[Records contained in a dataset]
↓
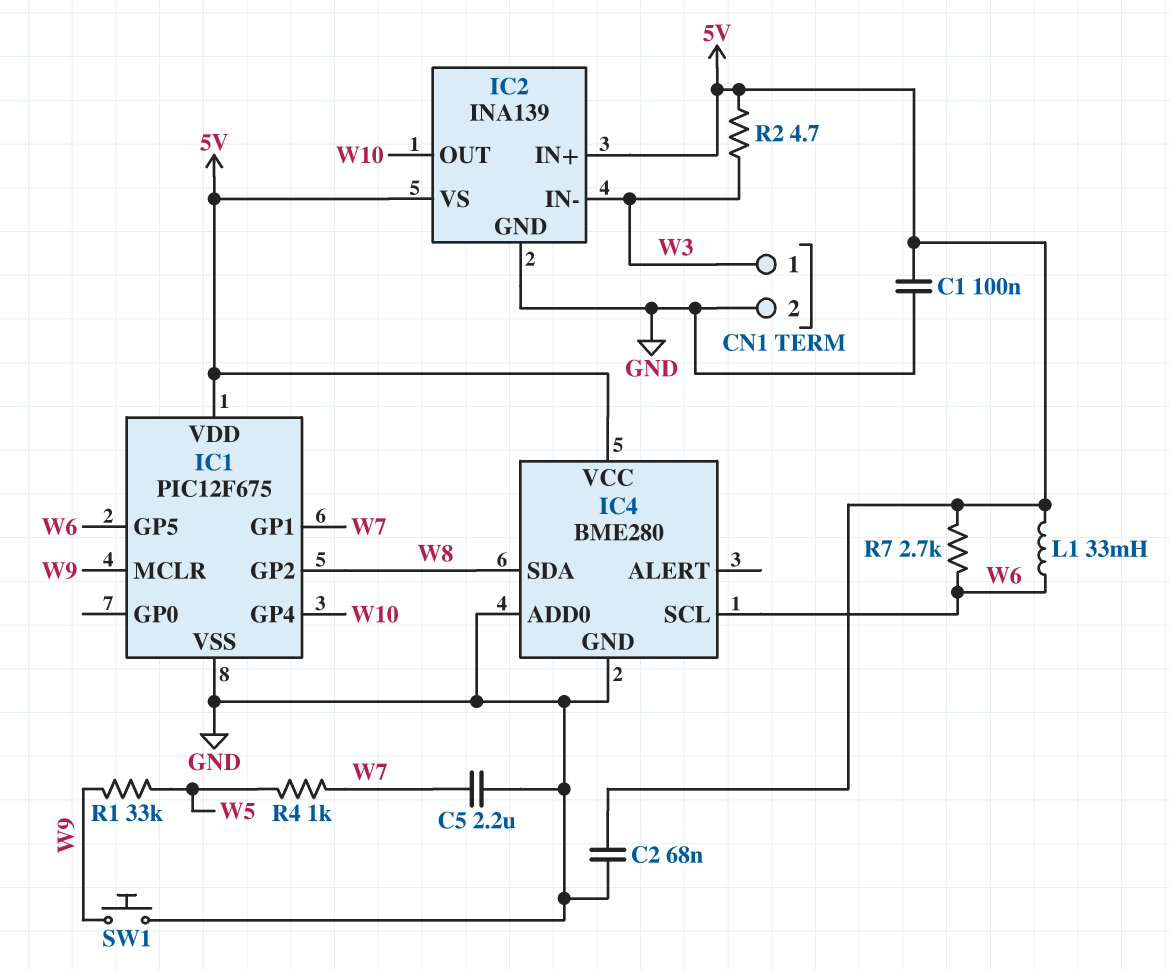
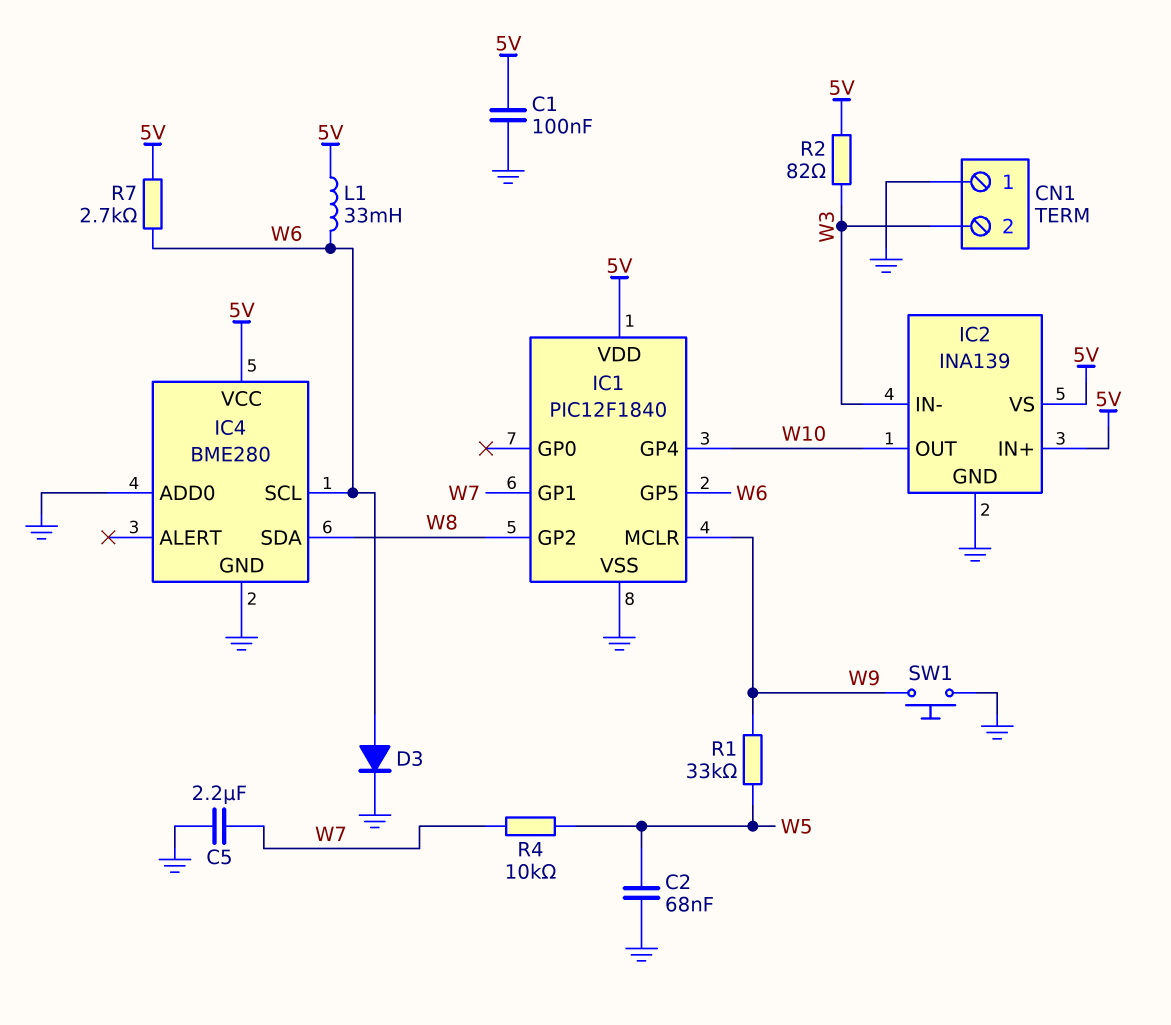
C2: 68nF (5V, GND) -> 68nF (GND, W5)
CN1 pin 1: W3 -> GND
CN1 pin 2: GND -> W3
D3: none -> diode (A W6, K GND)
IC1: PIC12F675 -> PIC12F1840
R2: 4.7 (5V, W3) -> 82 (5V, W3)
R4: 1k (W5, W7) -> 10k (W5, W7)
↑
Pictures aside, restate the entries word for word.

- [Task response]
C2: 68nF (5V, GND) -> 68nF (GND, W5)
CN1 pin 1: W3 -> GND
CN1 pin 2: GND -> W3
D3: none -> diode (A W6, K GND)
IC1: PIC12F675 -> PIC12F1840
R2: 4.7 (5V, W3) -> 82 (5V, W3)
R4: 1k (W5, W7) -> 10k (W5, W7)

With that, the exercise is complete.